### [To do]
Although the entries hold pictures, only their words are printed back, exactly as given.

### [Exercise materials]
---*---

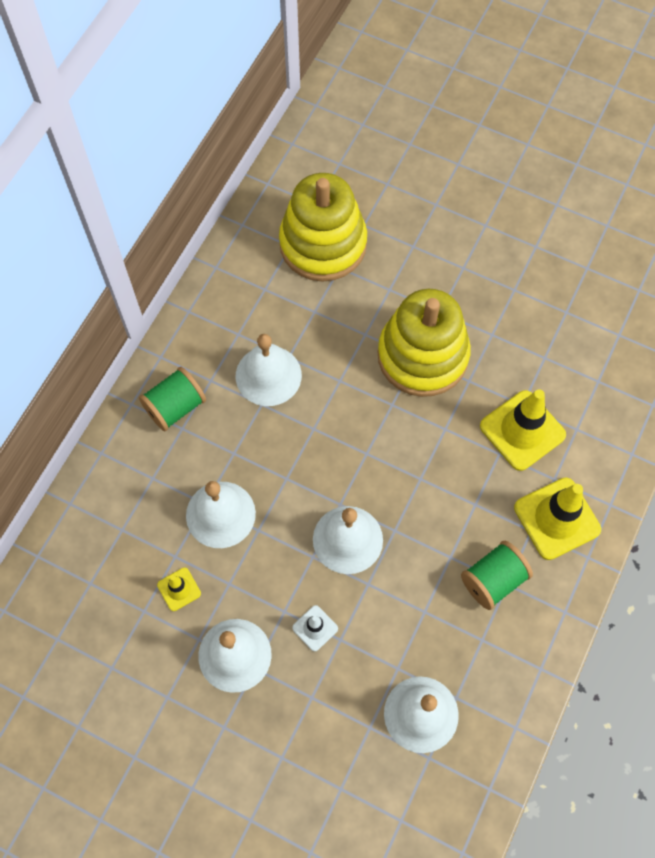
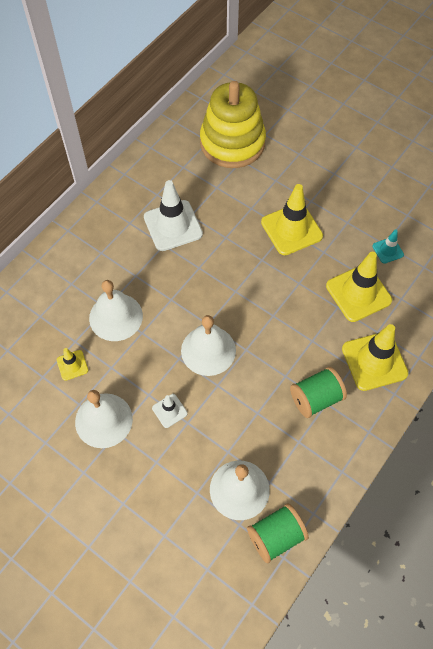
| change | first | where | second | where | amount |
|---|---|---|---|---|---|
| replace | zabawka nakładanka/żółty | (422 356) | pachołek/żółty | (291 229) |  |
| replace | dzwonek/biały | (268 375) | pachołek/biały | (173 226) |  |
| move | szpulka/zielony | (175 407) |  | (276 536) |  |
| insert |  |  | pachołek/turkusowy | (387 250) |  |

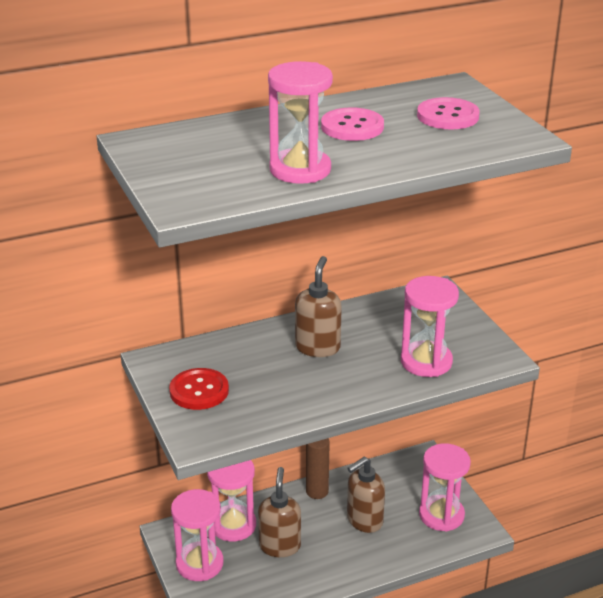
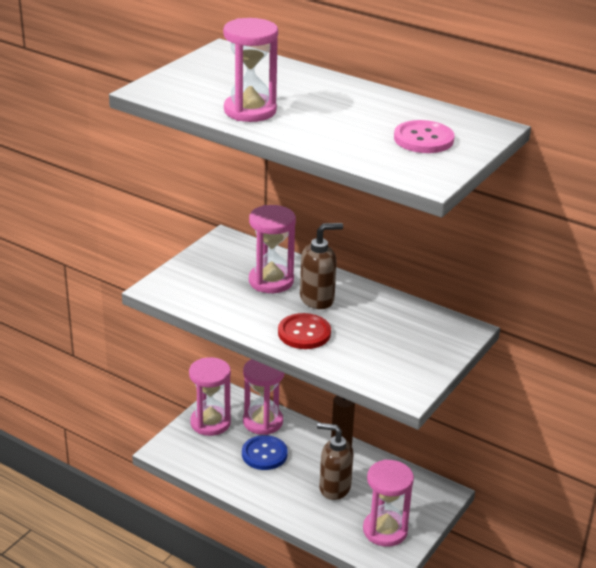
| change | first | where | second | where | amount |
|---|---|---|---|---|---|
| delete | guzik/różowy | (352 127) |  |  |  |
| move | klepsydra/różowy | (426 362) |  | (271 281) |  |
| move | guzik/czerwony | (199 391) |  | (304 333) |  |
| replace | dozownik mydła/brązowy | (280 546) | guzik/niebieski | (264 454) |  |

---*---

### [Exercise output]
| change | first | where | second | where | amount |
|---|---|---|---|---|---|
| replace | zabawka nakładanka/żółty | (422 356) | pachołek/żółty | (291 229) |  |
| replace | dzwonek/biały | (268 375) | pachołek/biały | (173 226) |  |
| move | szpulka/zielony | (175 407) |  | (276 536) |  |
| insert |  |  | pachołek/turkusowy | (387 250) |  |

| change | first | where | second | where | amount |
|---|---|---|---|---|---|
| delete | guzik/różowy | (352 127) |  |  |  |
| move | klepsydra/różowy | (426 362) |  | (271 281) |  |
| move | guzik/czerwony | (199 391) |  | (304 333) |  |
| replace | dozownik mydła/brązowy | (280 546) | guzik/niebieski | (264 454) |  |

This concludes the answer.